Pictures are to be dropped, and only the lines from the one containing "brown star: (66, 40) -> (75, 59), moved" through the end of the data below are to be reproduced as written.

== RECORDS SUPPLIED ==
......
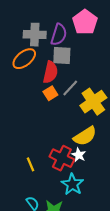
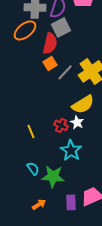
gray square: (62, 56) -> (61, 27), turned -30
gray line: (70, 88) -> (65, 72), moved
red cross: (62, 158) -> (61, 125), size x0.6

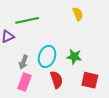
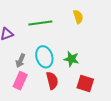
green line: (27, 20) -> (40, 23), moved
cyan ellipse: (47, 56) -> (44, 57), turned -40

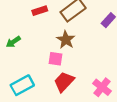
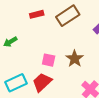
brown star: (66, 40) -> (75, 59), moved
red trapezoid: (64, 82) -> (42, 82), moved

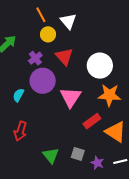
......
== TASK RESPONSE ==
brown star: (66, 40) -> (75, 59), moved
red trapezoid: (64, 82) -> (42, 82), moved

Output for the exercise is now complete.